[[ Raw data, beginning ]]

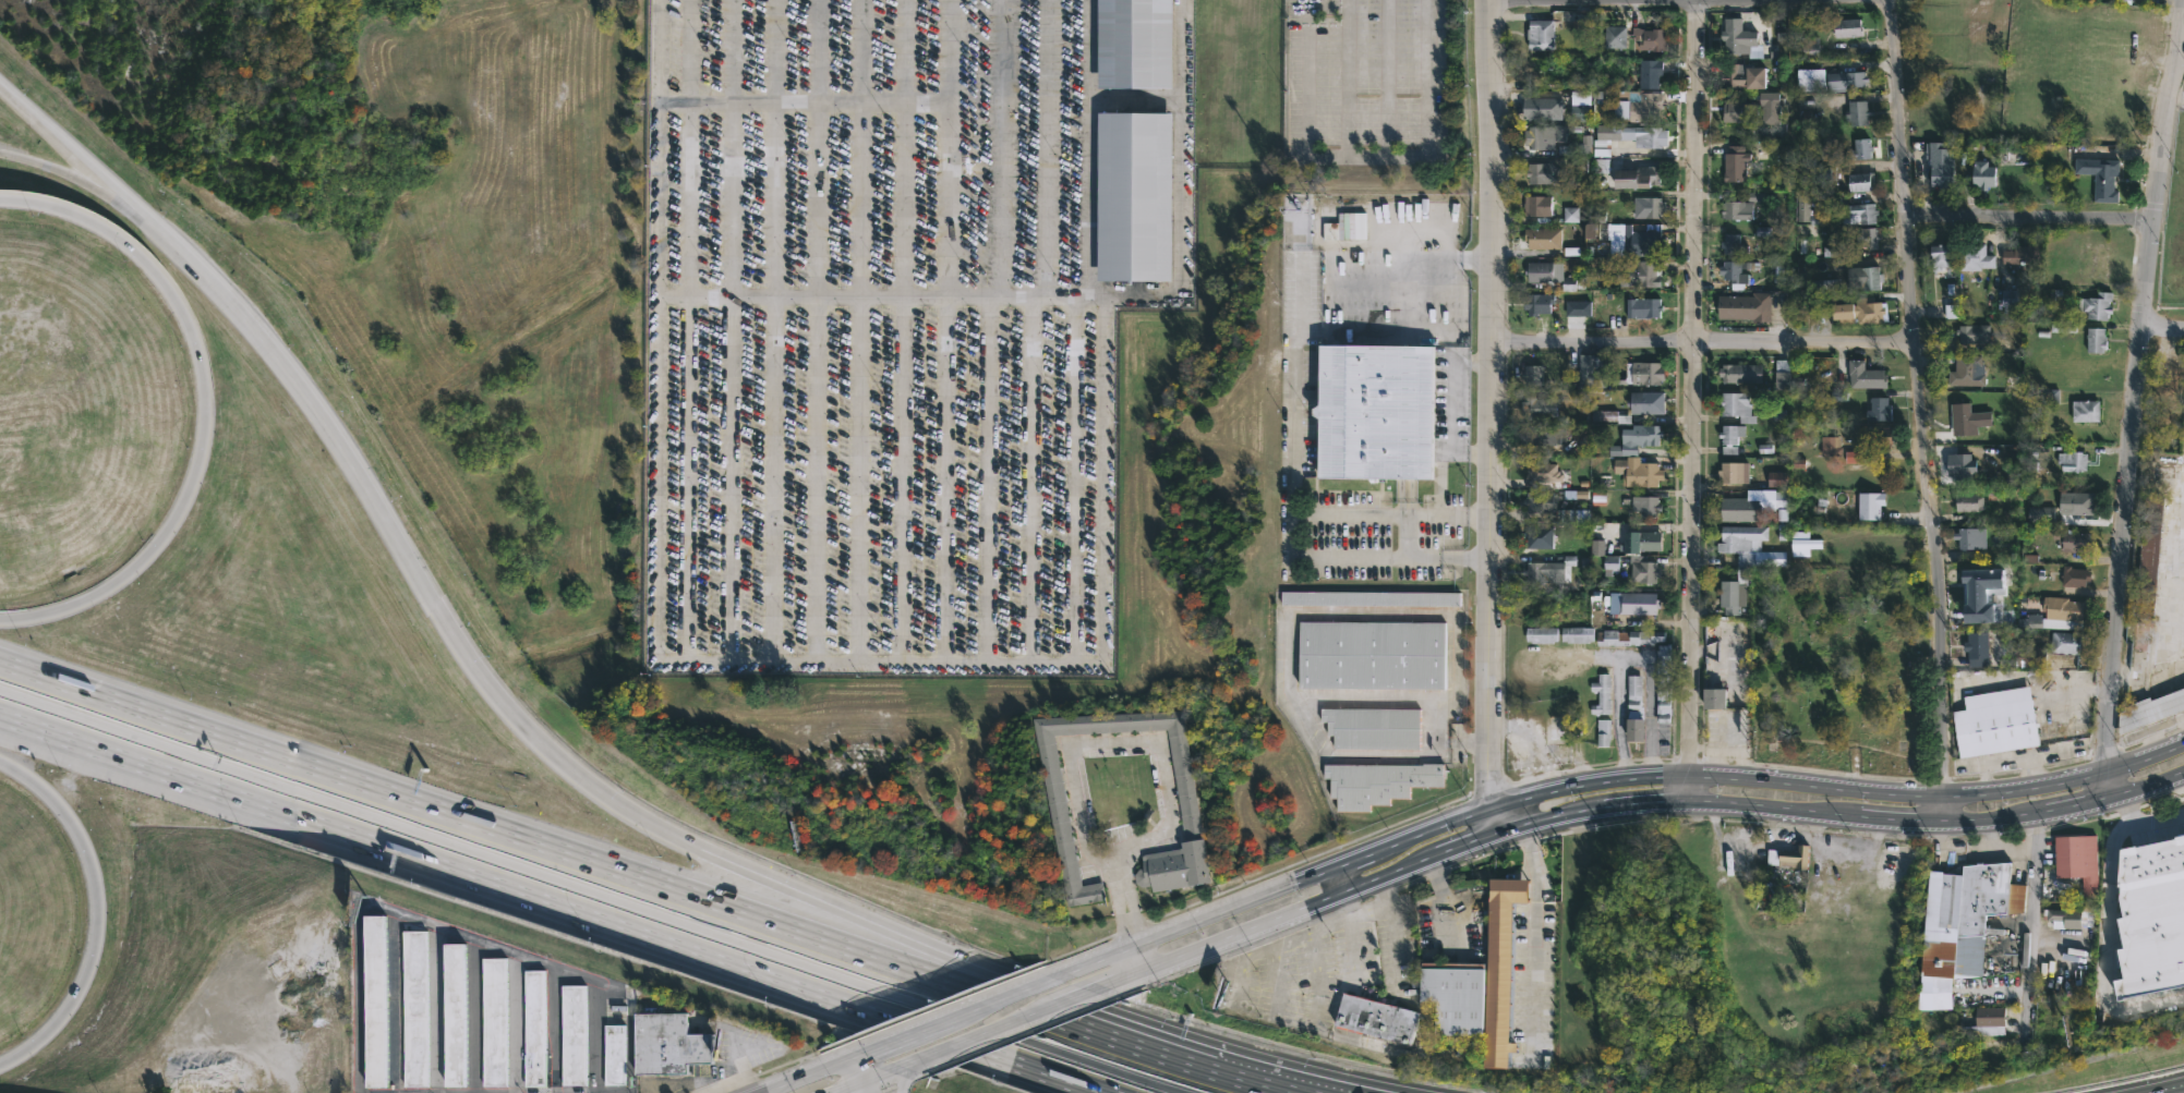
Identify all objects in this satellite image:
road: (1704, 2)
building: (1847, 27)
building: (1539, 34)
building: (1613, 35)
building: (1649, 38)
building: (1739, 38)
building: (1132, 43)
building: (1809, 43)
building: (1649, 73)
road: (1388, 76)
building: (1743, 76)
road: (1348, 78)
building: (1847, 79)
building: (1810, 80)
building: (1602, 82)
building: (1611, 90)
road: (880, 102)
building: (1640, 104)
building: (1770, 106)
building: (1539, 107)
building: (1739, 111)
building: (1858, 112)
road: (39, 125)
building: (1538, 136)
building: (1647, 136)
building: (1607, 144)
building: (1576, 146)
road: (992, 147)
road: (1039, 147)
road: (1078, 147)
building: (1859, 148)
road: (1349, 151)
road: (34, 161)
building: (1735, 163)
building: (1940, 165)
building: (1540, 172)
building: (1982, 175)
building: (2100, 176)
building: (1637, 177)
building: (1860, 182)
road: (103, 183)
road: (98, 189)
building: (1131, 195)
building: (1537, 205)
building: (1651, 206)
building: (1804, 208)
building: (1737, 209)
building: (1861, 212)
road: (2028, 217)
building: (1542, 236)
building: (1866, 237)
building: (1645, 241)
building: (1733, 244)
building: (1941, 256)
building: (2023, 256)
building: (1974, 257)
road: (1477, 258)
building: (2095, 262)
building: (1736, 270)
building: (1539, 272)
building: (1640, 274)
building: (1864, 277)
road: (1369, 284)
road: (1076, 295)
road: (1405, 300)
building: (2007, 301)
building: (1538, 303)
building: (2096, 305)
building: (1733, 306)
building: (1760, 306)
building: (1643, 307)
building: (1950, 307)
building: (1858, 311)
road: (728, 329)
road: (769, 330)
road: (810, 330)
road: (851, 330)
road: (893, 331)
road: (936, 331)
building: (1973, 333)
road: (2163, 333)
building: (2095, 339)
road: (1701, 344)
building: (1591, 371)
building: (1967, 371)
building: (1639, 373)
building: (1739, 373)
building: (1532, 374)
building: (1781, 374)
building: (1865, 376)
building: (2170, 380)
road: (2139, 382)
building: (2048, 396)
road: (1693, 403)
building: (1538, 406)
building: (1736, 406)
building: (1632, 407)
road: (204, 408)
building: (1878, 410)
road: (1916, 410)
building: (1373, 411)
building: (2085, 411)
road: (1492, 416)
building: (1967, 419)
building: (1543, 434)
building: (1879, 435)
building: (1730, 438)
road: (1449, 439)
building: (1634, 440)
building: (1830, 445)
building: (2071, 461)
building: (1962, 468)
building: (1638, 471)
building: (1543, 472)
building: (1733, 472)
road: (975, 478)
road: (1020, 478)
building: (1776, 479)
building: (2014, 479)
road: (1060, 480)
building: (1968, 502)
building: (2076, 502)
building: (1540, 504)
building: (1752, 505)
road: (1292, 506)
building: (1646, 506)
building: (1869, 506)
building: (2041, 514)
road: (1379, 515)
road: (1479, 515)
road: (1404, 536)
building: (1540, 537)
building: (1970, 538)
building: (1639, 541)
building: (2072, 541)
building: (1803, 543)
road: (1479, 557)
building: (1604, 557)
building: (1741, 563)
building: (2147, 563)
building: (1643, 569)
building: (1538, 572)
building: (2075, 577)
building: (1979, 585)
building: (1369, 598)
building: (1637, 603)
building: (2064, 609)
road: (1296, 612)
building: (1540, 634)
building: (1576, 635)
building: (1628, 638)
road: (455, 641)
building: (2066, 643)
building: (1976, 649)
building: (1370, 655)
building: (2030, 657)
road: (747, 659)
park: (1845, 673)
building: (1662, 684)
building: (1600, 694)
road: (1362, 696)
building: (1714, 698)
building: (1633, 711)
building: (2150, 711)
building: (1995, 722)
building: (1371, 728)
road: (1148, 742)
road: (1477, 744)
road: (2143, 753)
road: (1736, 775)
road: (2108, 780)
road: (2149, 782)
building: (1376, 783)
building: (1053, 789)
road: (2075, 802)
road: (1641, 806)
road: (1769, 807)
road: (2125, 808)
road: (2160, 815)
road: (1548, 818)
road: (1669, 818)
road: (1898, 819)
road: (1991, 819)
road: (510, 833)
road: (1469, 842)
road: (1353, 855)
building: (1789, 857)
building: (2078, 862)
road: (508, 864)
road: (1336, 879)
road: (504, 890)
building: (1970, 902)
road: (97, 913)
road: (1129, 914)
road: (1375, 914)
road: (1289, 915)
building: (2063, 918)
road: (1191, 920)
building: (2151, 920)
road: (429, 925)
road: (2030, 928)
road: (1534, 930)
road: (2106, 945)
building: (1499, 966)
road: (962, 972)
road: (1117, 981)
building: (1453, 994)
road: (998, 996)
road: (1074, 998)
building: (379, 1003)
building: (417, 1010)
building: (459, 1016)
road: (629, 1017)
building: (1376, 1017)
road: (514, 1022)
building: (496, 1023)
building: (1986, 1023)
road: (1044, 1027)
building: (537, 1030)
road: (982, 1033)
road: (902, 1035)
road: (594, 1036)
building: (575, 1037)
building: (669, 1047)
road: (1157, 1053)
road: (853, 1055)
building: (616, 1057)
road: (905, 1063)
road: (908, 1064)
road: (1102, 1065)
road: (802, 1075)
road: (856, 1075)
road: (1053, 1077)
road: (866, 1079)
road: (902, 1079)
road: (893, 1085)

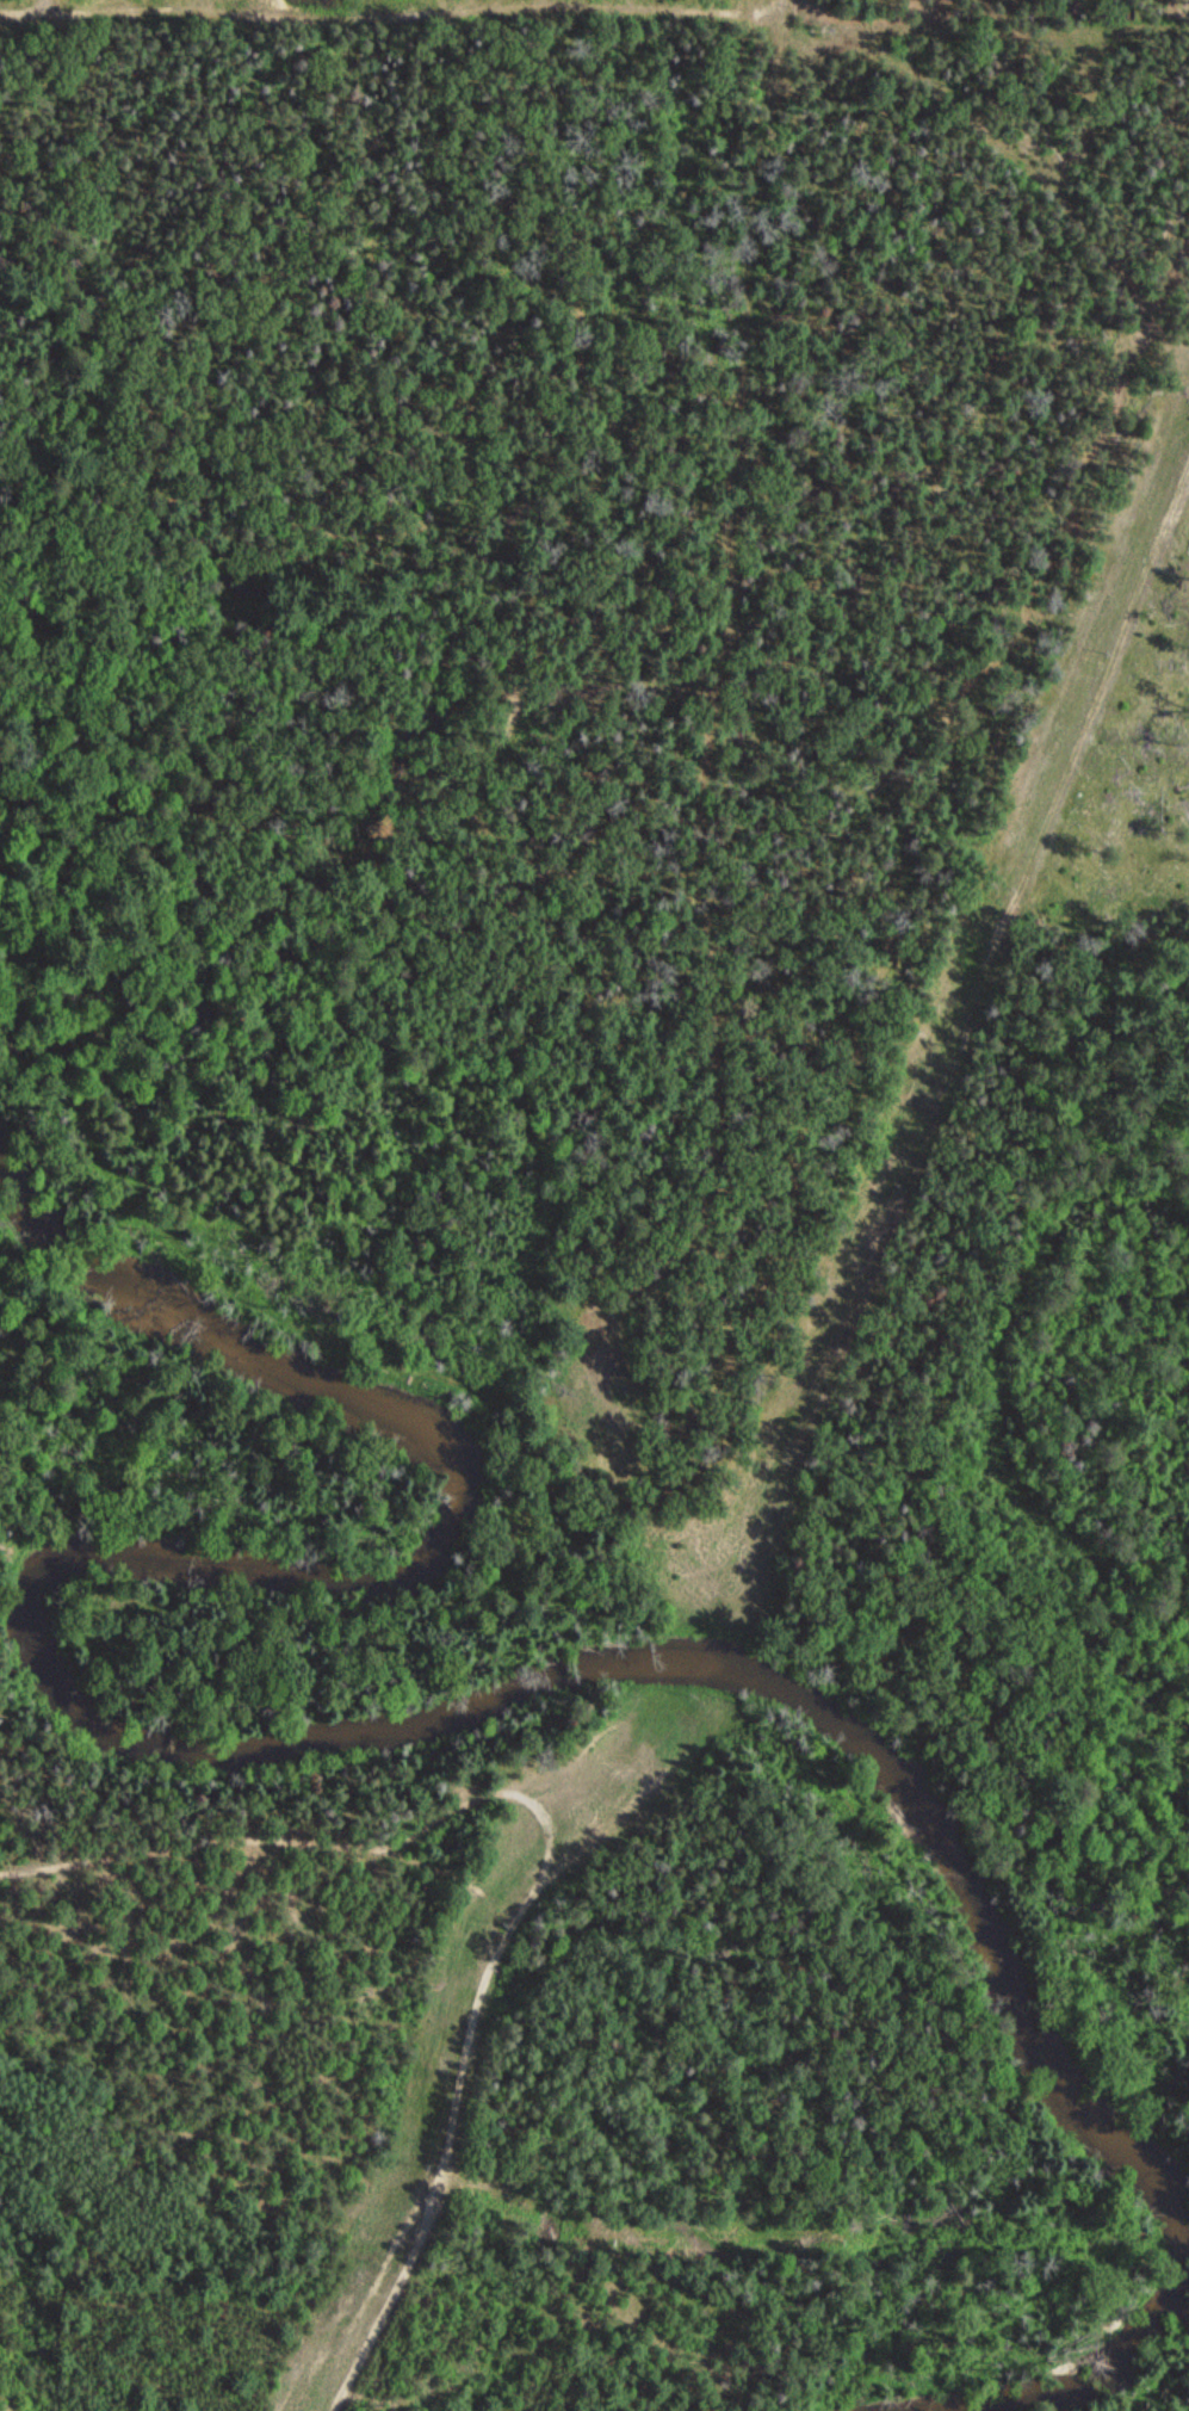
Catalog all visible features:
road: (794, 1)
road: (397, 5)
river: (320, 1744)
road: (283, 1839)
road: (446, 2123)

[[ Raw data, end ]]

* [Problem statement]:
Set down nothing but the lines from the one containing "Catalog all visible" through the end of the entries above, exactly as written, both ends counted.

* [Written solution]:
Catalog all visible features:
road: (794, 1)
road: (397, 5)
river: (320, 1744)
road: (283, 1839)
road: (446, 2123)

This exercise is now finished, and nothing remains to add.